[DATA SUPPLIED Boundary: Start]
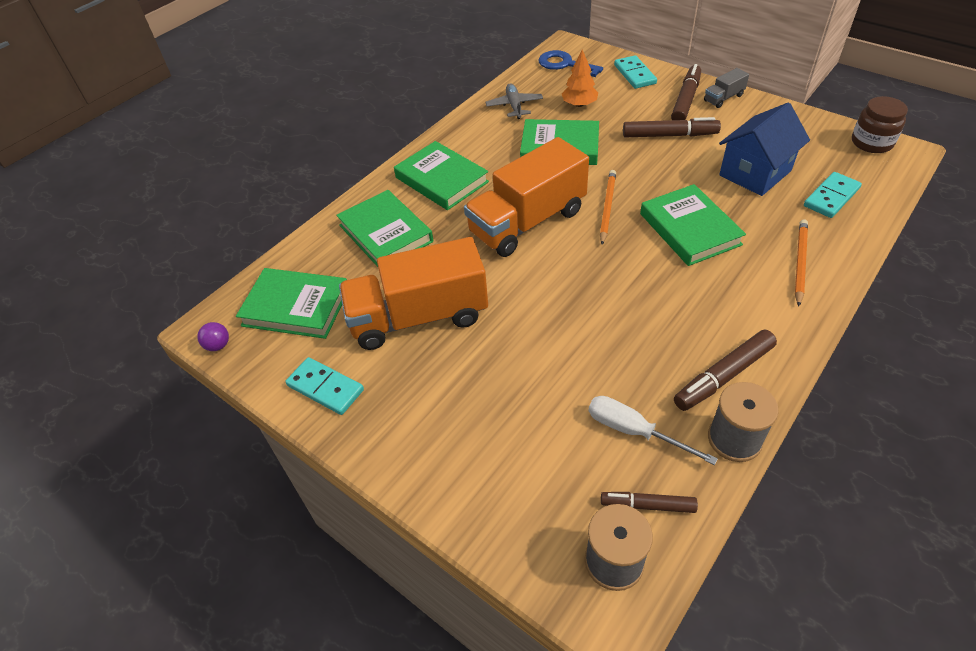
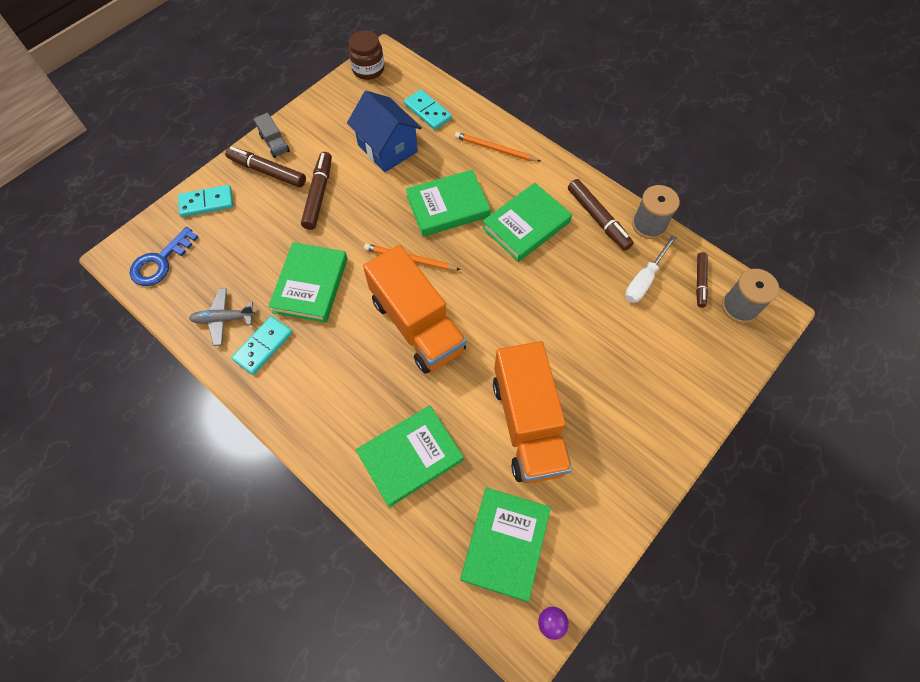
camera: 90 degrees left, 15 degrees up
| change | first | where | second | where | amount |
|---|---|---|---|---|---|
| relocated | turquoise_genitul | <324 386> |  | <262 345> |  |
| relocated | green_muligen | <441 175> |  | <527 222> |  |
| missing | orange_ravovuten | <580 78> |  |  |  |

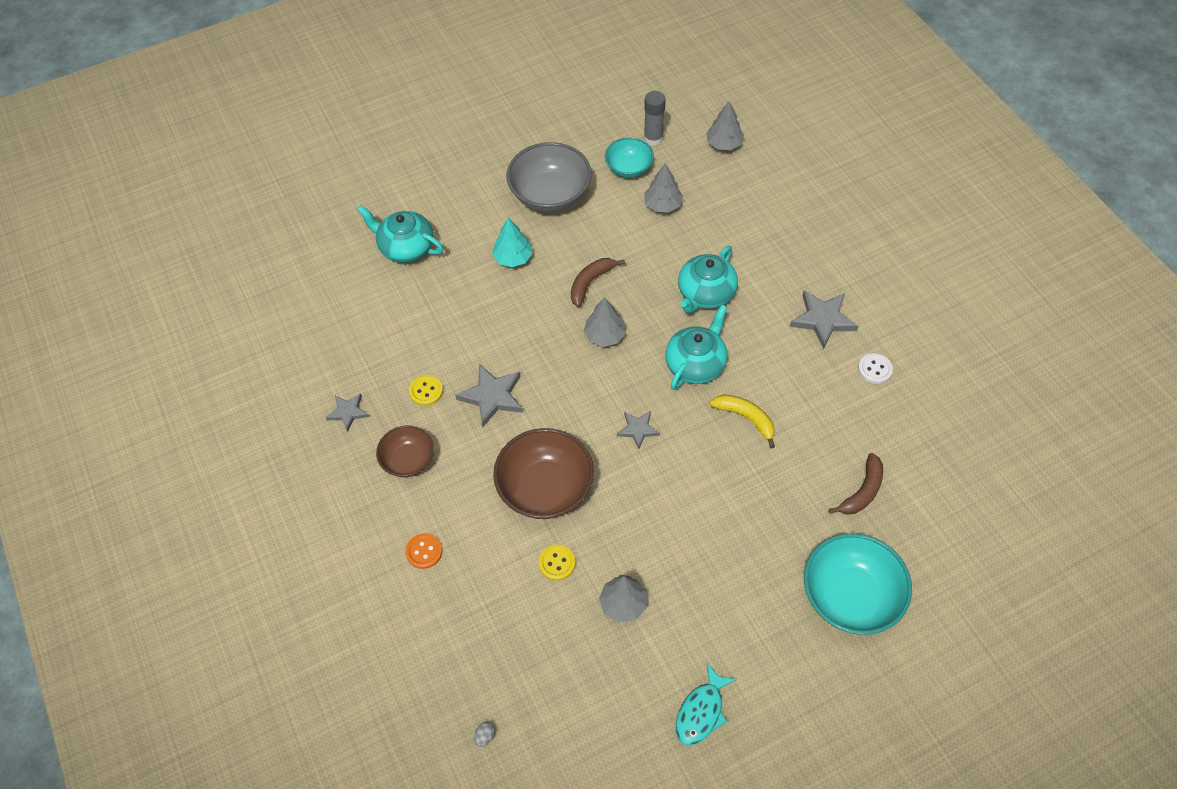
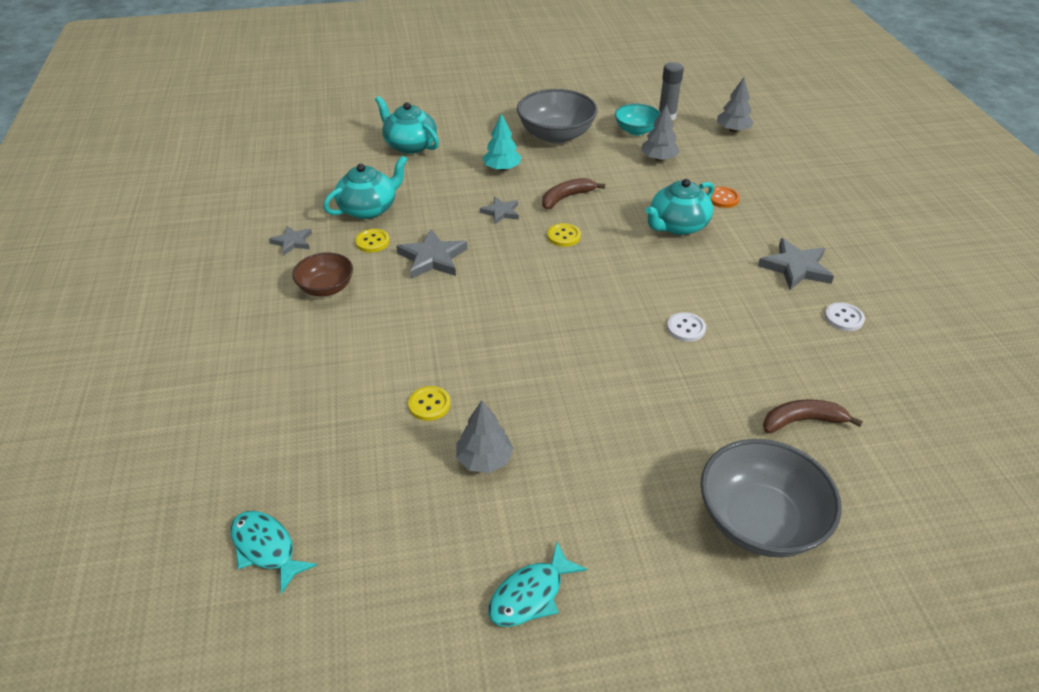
camera: 15 degrees right, 15 degrees down
| change | first | where | second | where | amount |
|---|---|---|---|---|---|
| relocated |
[DATA SUPPLIED Boundary: End]
## TASK
Each line from the one that holds "relocated | turquoise_genitul" through the end of the material should be repeated exactly, and nothing more. Leave out any picture.

## THE COMPLETED TASK
| relocated | turquoise_genitul | <324 386> |  | <262 345> |  |
| relocated | green_muligen | <441 175> |  | <527 222> |  |
| missing | orange_ravovuten | <580 78> |  |  |  |

camera: 15 degrees right, 15 degrees down
| change | first | where | second | where | amount |
|---|---|---|---|---|---|
| relocated |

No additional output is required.